EXTRACTED DATA Block Start
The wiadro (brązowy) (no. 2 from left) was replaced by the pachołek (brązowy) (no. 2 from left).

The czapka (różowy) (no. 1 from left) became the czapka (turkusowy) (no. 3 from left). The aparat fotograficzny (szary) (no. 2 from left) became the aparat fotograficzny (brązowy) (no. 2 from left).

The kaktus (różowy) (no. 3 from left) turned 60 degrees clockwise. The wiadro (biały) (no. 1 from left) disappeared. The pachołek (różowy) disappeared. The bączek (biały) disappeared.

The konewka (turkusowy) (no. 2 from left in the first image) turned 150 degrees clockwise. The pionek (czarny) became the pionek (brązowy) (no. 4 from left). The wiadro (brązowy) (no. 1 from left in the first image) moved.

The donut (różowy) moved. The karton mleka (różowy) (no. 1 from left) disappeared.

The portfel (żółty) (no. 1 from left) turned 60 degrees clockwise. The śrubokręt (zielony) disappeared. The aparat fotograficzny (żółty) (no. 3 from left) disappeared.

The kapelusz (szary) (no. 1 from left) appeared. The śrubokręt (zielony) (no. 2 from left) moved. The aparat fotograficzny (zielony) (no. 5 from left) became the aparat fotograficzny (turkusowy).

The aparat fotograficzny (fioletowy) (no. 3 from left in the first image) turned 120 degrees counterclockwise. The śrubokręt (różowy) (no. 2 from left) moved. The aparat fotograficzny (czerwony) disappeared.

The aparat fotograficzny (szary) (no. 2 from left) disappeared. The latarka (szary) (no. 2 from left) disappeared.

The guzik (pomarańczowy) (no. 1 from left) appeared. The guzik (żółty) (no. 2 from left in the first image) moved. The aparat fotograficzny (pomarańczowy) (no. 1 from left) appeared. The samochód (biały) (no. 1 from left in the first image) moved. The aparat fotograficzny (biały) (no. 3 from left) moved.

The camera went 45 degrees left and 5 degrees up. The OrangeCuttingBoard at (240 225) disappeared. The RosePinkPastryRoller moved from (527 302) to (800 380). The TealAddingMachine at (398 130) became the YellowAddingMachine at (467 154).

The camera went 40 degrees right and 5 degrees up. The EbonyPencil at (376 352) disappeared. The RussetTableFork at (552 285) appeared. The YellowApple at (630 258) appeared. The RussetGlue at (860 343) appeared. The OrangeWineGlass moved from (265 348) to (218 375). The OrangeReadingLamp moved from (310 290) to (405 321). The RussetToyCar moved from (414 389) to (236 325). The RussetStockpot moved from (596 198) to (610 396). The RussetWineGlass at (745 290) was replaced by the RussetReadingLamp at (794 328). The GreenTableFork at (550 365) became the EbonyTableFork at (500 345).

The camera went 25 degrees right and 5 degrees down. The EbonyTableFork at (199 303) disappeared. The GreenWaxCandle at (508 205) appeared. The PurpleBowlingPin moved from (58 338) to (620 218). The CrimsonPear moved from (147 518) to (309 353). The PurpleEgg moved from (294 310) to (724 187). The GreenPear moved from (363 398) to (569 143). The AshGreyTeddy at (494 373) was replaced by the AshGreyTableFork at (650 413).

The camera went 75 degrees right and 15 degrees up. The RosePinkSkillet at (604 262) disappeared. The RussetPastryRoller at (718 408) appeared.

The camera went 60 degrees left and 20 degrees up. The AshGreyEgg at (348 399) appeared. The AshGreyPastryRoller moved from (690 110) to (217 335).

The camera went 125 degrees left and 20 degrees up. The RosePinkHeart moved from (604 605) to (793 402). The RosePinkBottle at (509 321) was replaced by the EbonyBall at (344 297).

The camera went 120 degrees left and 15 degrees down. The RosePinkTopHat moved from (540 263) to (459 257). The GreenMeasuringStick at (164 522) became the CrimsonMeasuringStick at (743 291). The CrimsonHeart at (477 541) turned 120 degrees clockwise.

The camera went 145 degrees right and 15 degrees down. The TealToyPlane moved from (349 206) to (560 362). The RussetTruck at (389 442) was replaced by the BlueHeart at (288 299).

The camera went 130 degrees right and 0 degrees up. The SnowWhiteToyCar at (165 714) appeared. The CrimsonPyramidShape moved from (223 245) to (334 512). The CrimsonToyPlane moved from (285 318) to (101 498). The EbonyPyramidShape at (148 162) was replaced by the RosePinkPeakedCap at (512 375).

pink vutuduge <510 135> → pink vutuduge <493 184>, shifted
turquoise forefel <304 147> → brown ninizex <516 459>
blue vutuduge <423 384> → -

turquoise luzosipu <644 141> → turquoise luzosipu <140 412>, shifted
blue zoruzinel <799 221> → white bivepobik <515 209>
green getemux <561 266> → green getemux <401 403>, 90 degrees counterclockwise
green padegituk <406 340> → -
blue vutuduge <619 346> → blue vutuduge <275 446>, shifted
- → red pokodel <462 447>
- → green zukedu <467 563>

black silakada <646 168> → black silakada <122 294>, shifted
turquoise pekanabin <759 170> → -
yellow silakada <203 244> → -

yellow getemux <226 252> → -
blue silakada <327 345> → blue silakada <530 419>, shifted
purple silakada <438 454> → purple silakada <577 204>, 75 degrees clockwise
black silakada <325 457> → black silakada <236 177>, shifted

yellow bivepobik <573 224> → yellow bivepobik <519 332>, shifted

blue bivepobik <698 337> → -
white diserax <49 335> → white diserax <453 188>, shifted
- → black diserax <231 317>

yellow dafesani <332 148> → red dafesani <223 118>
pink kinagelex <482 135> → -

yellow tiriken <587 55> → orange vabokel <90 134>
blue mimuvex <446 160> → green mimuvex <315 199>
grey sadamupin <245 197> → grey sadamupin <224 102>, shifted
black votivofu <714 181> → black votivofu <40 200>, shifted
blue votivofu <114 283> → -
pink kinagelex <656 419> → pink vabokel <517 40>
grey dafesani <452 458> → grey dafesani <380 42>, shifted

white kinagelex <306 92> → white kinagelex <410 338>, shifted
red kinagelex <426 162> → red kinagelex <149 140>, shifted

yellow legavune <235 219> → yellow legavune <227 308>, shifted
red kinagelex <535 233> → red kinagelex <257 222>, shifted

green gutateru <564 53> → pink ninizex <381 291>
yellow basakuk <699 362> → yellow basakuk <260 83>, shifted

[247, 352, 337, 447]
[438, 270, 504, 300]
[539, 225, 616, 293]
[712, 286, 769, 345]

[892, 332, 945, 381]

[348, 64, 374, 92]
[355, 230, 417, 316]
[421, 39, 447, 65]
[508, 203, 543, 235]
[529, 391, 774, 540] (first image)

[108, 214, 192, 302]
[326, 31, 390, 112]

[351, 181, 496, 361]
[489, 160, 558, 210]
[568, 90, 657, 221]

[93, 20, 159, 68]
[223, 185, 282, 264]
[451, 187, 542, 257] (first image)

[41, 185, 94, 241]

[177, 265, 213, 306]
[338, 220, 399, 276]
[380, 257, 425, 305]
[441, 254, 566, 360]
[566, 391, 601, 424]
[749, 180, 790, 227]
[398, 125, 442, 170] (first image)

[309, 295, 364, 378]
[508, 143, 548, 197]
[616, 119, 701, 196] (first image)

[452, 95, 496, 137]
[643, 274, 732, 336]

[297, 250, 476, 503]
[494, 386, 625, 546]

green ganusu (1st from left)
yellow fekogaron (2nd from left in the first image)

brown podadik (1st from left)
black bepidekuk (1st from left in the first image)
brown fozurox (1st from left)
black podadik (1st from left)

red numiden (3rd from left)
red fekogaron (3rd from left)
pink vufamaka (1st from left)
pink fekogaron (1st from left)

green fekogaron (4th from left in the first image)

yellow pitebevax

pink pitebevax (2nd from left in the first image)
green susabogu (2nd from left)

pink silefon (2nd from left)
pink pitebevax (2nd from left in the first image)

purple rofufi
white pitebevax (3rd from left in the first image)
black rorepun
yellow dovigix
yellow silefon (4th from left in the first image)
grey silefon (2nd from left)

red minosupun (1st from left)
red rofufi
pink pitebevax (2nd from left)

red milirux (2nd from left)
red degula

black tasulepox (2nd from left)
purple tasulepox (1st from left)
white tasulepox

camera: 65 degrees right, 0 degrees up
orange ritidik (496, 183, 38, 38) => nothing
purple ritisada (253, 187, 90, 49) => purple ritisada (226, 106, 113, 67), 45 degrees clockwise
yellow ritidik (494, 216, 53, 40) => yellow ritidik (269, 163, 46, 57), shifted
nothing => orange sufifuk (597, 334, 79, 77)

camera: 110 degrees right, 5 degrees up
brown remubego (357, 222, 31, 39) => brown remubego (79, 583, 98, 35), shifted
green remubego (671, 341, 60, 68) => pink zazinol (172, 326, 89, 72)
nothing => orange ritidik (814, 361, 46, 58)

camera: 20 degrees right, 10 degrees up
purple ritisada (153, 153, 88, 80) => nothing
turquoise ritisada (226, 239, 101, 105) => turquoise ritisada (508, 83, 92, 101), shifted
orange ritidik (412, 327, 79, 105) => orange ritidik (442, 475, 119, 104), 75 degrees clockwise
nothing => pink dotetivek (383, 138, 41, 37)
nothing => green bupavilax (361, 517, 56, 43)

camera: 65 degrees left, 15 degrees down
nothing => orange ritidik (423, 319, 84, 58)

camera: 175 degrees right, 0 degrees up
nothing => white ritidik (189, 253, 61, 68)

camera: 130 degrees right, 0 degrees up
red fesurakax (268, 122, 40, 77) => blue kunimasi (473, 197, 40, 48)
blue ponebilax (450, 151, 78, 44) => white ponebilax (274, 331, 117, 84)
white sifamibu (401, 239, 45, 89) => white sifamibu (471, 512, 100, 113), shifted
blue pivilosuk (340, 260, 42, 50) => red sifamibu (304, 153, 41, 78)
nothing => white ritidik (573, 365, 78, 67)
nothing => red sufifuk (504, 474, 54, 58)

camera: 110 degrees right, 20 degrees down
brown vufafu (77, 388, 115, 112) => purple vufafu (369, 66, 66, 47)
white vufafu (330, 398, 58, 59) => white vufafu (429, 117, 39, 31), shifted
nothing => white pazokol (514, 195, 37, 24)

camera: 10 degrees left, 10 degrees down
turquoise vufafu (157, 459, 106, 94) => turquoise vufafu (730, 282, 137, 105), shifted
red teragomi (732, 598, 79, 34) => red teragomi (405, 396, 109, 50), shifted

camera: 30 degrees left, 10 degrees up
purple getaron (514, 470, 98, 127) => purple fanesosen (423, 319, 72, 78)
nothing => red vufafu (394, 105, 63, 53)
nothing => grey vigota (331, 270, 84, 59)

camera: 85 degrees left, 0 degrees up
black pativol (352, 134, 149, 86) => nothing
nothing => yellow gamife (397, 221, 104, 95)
EXTRACTED DATA Block End
# DIRECTIONS FOR THIS TASK
A single number is required: how many lines in these records contain "ninizex".

# ANSWER AREA
2